◆ **Description of the task**:
The records below are to be restated word for word; their pictures are not.

————————

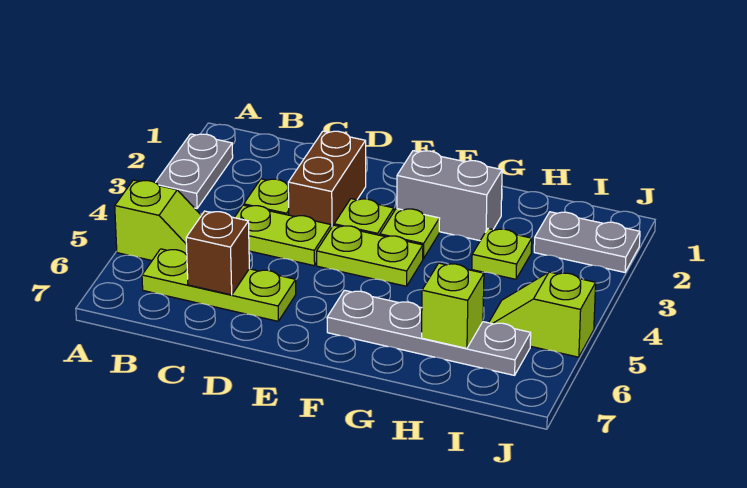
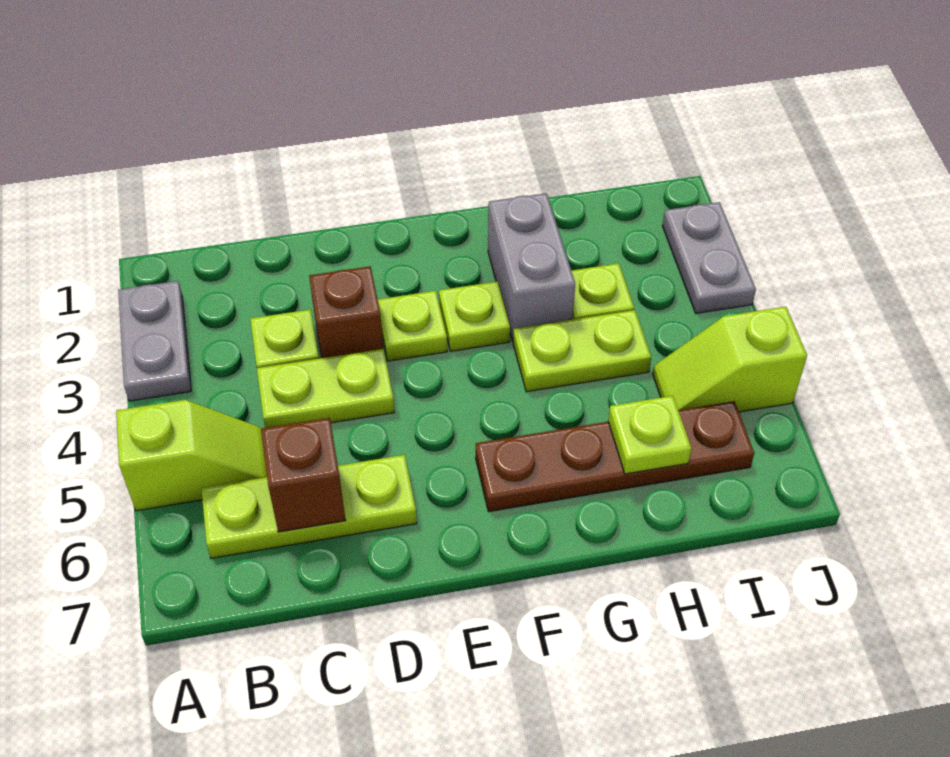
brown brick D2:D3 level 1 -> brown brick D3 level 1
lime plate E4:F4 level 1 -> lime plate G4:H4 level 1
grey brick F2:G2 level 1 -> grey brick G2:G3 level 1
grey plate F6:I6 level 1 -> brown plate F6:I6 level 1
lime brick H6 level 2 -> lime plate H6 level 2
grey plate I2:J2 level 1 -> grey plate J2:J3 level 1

————————

◆ **Answer for this exercise**:
brown brick D2:D3 level 1 -> brown brick D3 level 1
lime plate E4:F4 level 1 -> lime plate G4:H4 level 1
grey brick F2:G2 level 1 -> grey brick G2:G3 level 1
grey plate F6:I6 level 1 -> brown plate F6:I6 level 1
lime brick H6 level 2 -> lime plate H6 level 2
grey plate I2:J2 level 1 -> grey plate J2:J3 level 1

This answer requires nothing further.